§ DIRECTIONS: Reproduce every line of the material below without any changes.

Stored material
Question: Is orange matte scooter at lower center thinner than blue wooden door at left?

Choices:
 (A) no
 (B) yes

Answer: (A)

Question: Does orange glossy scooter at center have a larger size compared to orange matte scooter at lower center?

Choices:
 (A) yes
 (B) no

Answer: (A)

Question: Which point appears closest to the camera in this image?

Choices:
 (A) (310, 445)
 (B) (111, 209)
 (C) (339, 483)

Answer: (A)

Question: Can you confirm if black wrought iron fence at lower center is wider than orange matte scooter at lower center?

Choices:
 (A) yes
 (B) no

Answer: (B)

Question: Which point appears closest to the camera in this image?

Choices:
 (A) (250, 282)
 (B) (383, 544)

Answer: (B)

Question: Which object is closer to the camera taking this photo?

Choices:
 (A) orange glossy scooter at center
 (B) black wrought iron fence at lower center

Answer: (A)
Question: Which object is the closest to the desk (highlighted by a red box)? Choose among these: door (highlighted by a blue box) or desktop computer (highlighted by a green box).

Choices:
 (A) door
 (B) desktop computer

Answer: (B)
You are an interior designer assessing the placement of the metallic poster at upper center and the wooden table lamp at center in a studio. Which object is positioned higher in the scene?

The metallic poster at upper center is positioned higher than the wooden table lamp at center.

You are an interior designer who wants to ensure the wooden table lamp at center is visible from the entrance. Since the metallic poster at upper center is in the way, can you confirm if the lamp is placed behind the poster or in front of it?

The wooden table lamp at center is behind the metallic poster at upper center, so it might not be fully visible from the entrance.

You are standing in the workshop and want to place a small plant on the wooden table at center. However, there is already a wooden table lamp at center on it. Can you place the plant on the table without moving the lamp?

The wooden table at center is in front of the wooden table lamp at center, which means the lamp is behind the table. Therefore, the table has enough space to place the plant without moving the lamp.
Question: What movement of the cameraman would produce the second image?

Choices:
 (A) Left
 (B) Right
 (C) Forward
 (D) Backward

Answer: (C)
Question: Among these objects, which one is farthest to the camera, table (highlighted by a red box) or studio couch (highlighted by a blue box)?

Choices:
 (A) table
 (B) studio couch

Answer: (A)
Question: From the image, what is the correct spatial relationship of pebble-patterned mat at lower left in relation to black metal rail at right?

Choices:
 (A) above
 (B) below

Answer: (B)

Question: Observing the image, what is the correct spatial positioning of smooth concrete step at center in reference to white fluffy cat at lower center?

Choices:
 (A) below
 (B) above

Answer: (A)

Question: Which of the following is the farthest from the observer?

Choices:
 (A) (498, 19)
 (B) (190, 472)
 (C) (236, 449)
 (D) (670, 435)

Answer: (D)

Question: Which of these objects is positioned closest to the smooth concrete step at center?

§ ANSWER:
Question: Is orange matte scooter at lower center thinner than blue wooden door at left?

Choices:
 (A) no
 (B) yes

Answer: (A)

Question: Does orange glossy scooter at center have a larger size compared to orange matte scooter at lower center?

Choices:
 (A) yes
 (B) no

Answer: (A)

Question: Which point appears closest to the camera in this image?

Choices:
 (A) (310, 445)
 (B) (111, 209)
 (C) (339, 483)

Answer: (A)

Question: Can you confirm if black wrought iron fence at lower center is wider than orange matte scooter at lower center?

Choices:
 (A) yes
 (B) no

Answer: (B)

Question: Which point appears closest to the camera in this image?

Choices:
 (A) (250, 282)
 (B) (383, 544)

Answer: (B)

Question: Which object is closer to the camera taking this photo?

Choices:
 (A) orange glossy scooter at center
 (B) black wrought iron fence at lower center

Answer: (A)
Question: Which object is the closest to the desk (highlighted by a red box)? Choose among these: door (highlighted by a blue box) or desktop computer (highlighted by a green box).

Choices:
 (A) door
 (B) desktop computer

Answer: (B)
You are an interior designer assessing the placement of the metallic poster at upper center and the wooden table lamp at center in a studio. Which object is positioned higher in the scene?

The metallic poster at upper center is positioned higher than the wooden table lamp at center.

You are an interior designer who wants to ensure the wooden table lamp at center is visible from the entrance. Since the metallic poster at upper center is in the way, can you confirm if the lamp is placed behind the poster or in front of it?

The wooden table lamp at center is behind the metallic poster at upper center, so it might not be fully visible from the entrance.

You are standing in the workshop and want to place a small plant on the wooden table at center. However, there is already a wooden table lamp at center on it. Can you place the plant on the table without moving the lamp?

The wooden table at center is in front of the wooden table lamp at center, which means the lamp is behind the table. Therefore, the table has enough space to place the plant without moving the lamp.
Question: What movement of the cameraman would produce the second image?

Choices:
 (A) Left
 (B) Right
 (C) Forward
 (D) Backward

Answer: (C)
Question: Among these objects, which one is farthest to the camera, table (highlighted by a red box) or studio couch (highlighted by a blue box)?

Choices:
 (A) table
 (B) studio couch

Answer: (A)
Question: From the image, what is the correct spatial relationship of pebble-patterned mat at lower left in relation to black metal rail at right?

Choices:
 (A) above
 (B) below

Answer: (B)

Question: Observing the image, what is the correct spatial positioning of smooth concrete step at center in reference to white fluffy cat at lower center?

Choices:
 (A) below
 (B) above

Answer: (A)

Question: Which of the following is the farthest from the observer?

Choices:
 (A) (498, 19)
 (B) (190, 472)
 (C) (236, 449)
 (D) (670, 435)

Answer: (D)

Question: Which of these objects is positioned closest to the smooth concrete step at center?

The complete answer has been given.